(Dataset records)
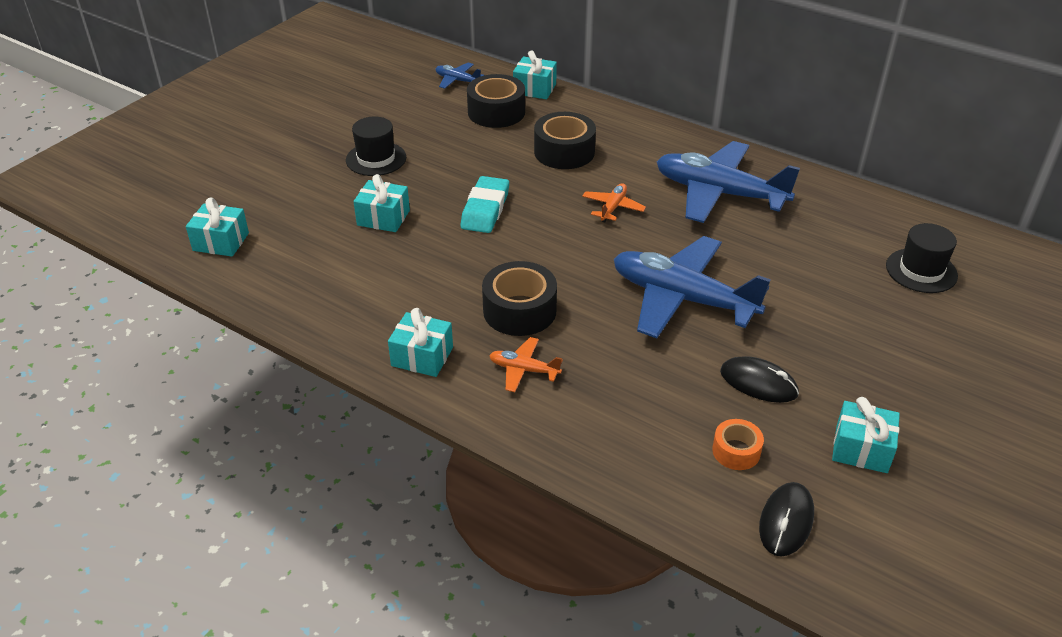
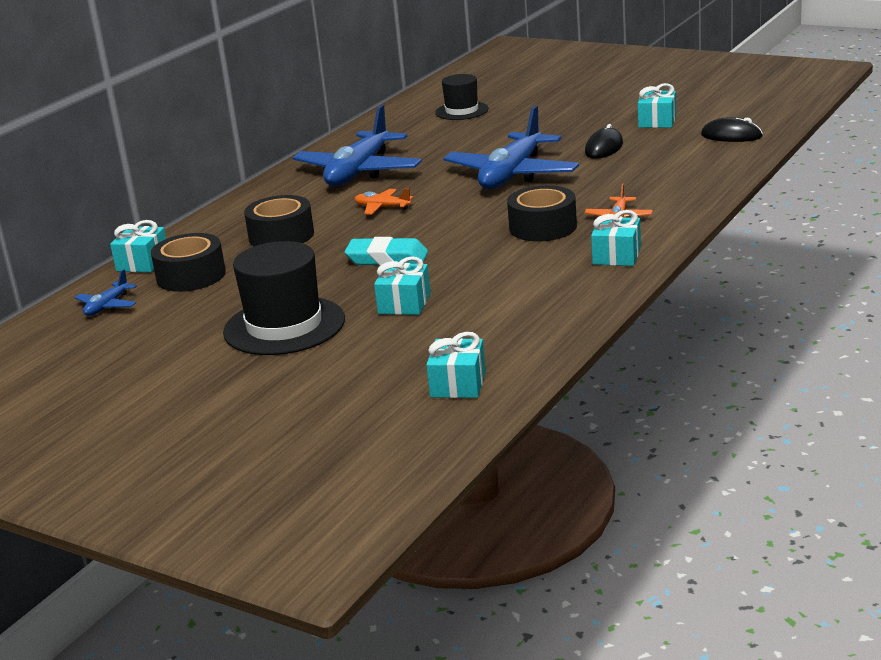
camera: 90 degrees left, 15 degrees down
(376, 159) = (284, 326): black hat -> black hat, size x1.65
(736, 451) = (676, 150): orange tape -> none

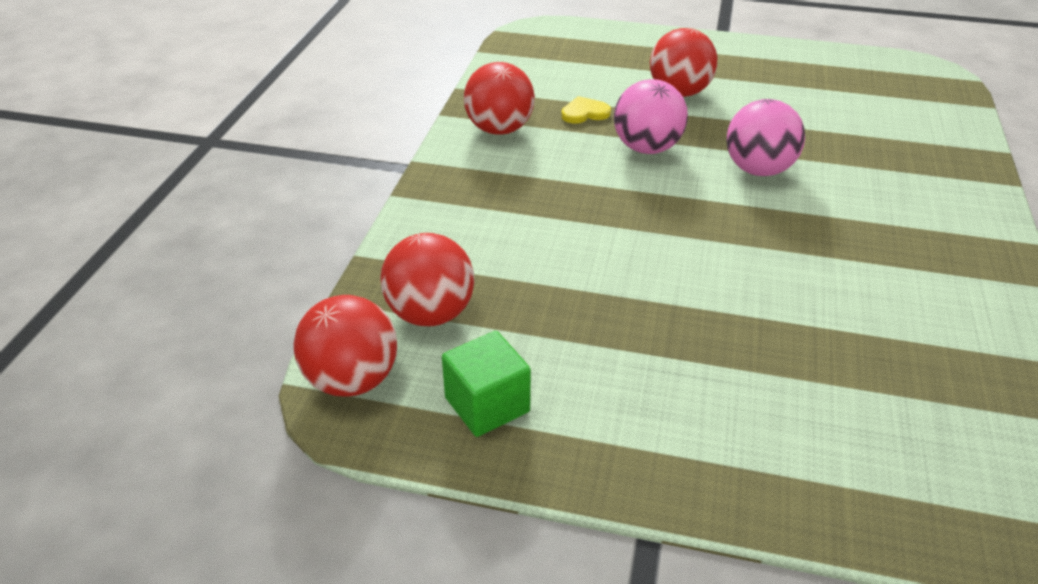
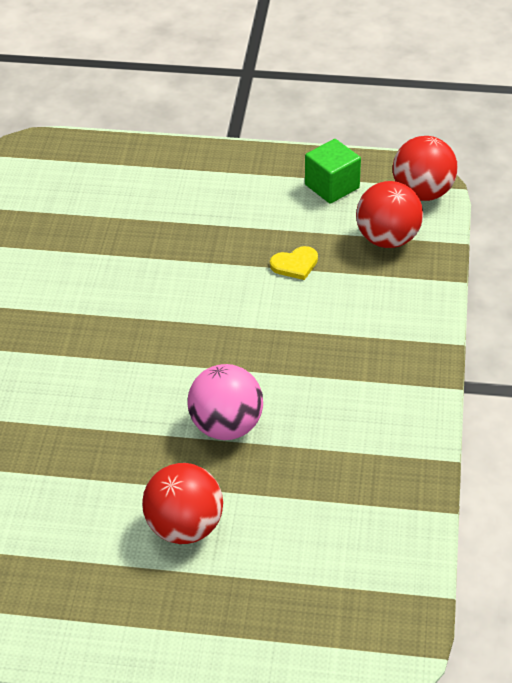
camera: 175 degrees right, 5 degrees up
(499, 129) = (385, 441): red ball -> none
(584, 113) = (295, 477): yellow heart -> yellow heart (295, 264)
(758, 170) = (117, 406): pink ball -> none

_Assigned task_: Could you transcribe every entry above exactly, leaving out the images?

_Answer_:
camera: 90 degrees left, 15 degrees down
(376, 159) = (284, 326): black hat -> black hat, size x1.65
(736, 451) = (676, 150): orange tape -> none

camera: 175 degrees right, 5 degrees up
(499, 129) = (385, 441): red ball -> none
(584, 113) = (295, 477): yellow heart -> yellow heart (295, 264)
(758, 170) = (117, 406): pink ball -> none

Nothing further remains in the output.